What you will do.
Copy the lines exactly. Begin at the first line of the data and stop after the line with "camera: 50 degrees right, 15 degrees down".

Extracted records START

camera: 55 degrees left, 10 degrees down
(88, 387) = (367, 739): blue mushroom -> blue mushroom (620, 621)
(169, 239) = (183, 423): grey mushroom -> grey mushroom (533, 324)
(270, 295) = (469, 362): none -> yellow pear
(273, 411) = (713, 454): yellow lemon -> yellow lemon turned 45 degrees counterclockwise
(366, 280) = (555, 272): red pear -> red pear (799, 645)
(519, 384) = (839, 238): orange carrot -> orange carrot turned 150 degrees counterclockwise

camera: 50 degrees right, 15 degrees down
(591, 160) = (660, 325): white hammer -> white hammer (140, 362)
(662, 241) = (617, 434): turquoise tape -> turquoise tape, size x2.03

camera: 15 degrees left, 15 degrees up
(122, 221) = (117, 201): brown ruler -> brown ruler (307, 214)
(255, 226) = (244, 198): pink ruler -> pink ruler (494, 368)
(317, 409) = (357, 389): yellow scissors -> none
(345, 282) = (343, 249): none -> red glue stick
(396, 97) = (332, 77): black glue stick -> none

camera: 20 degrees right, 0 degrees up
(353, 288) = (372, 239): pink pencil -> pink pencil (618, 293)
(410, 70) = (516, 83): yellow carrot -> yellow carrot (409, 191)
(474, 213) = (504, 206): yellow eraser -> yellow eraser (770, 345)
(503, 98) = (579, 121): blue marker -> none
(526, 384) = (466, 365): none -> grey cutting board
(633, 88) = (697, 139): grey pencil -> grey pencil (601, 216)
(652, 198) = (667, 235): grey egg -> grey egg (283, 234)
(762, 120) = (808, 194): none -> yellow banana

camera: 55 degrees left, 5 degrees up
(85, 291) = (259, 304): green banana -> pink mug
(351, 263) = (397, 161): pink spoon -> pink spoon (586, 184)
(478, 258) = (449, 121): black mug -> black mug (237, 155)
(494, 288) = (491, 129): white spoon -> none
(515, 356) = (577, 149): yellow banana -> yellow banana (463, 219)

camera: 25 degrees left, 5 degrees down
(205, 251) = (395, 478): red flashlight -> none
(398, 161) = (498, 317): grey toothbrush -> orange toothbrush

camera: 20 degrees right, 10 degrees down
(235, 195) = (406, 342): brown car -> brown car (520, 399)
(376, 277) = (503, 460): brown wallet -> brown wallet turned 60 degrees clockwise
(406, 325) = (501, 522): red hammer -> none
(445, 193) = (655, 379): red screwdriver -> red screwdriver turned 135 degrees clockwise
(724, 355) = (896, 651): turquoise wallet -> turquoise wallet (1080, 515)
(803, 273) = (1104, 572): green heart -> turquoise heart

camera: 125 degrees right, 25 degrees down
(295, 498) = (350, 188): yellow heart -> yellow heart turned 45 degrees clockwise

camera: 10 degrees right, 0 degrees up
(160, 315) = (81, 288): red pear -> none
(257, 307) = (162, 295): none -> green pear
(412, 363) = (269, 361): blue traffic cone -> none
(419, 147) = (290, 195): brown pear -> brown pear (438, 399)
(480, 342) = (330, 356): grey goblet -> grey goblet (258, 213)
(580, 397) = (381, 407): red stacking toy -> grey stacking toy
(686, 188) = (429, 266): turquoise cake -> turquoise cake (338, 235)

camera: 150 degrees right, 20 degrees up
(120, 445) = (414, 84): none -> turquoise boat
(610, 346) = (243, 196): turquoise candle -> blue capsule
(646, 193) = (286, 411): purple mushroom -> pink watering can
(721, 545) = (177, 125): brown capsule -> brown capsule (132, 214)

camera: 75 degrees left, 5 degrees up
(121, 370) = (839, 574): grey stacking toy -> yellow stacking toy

Extracted records END

Answer to the exercise.
camera: 55 degrees left, 10 degrees down
(88, 387) = (367, 739): blue mushroom -> blue mushroom (620, 621)
(169, 239) = (183, 423): grey mushroom -> grey mushroom (533, 324)
(270, 295) = (469, 362): none -> yellow pear
(273, 411) = (713, 454): yellow lemon -> yellow lemon turned 45 degrees counterclockwise
(366, 280) = (555, 272): red pear -> red pear (799, 645)
(519, 384) = (839, 238): orange carrot -> orange carrot turned 150 degrees counterclockwise

camera: 50 degrees right, 15 degrees down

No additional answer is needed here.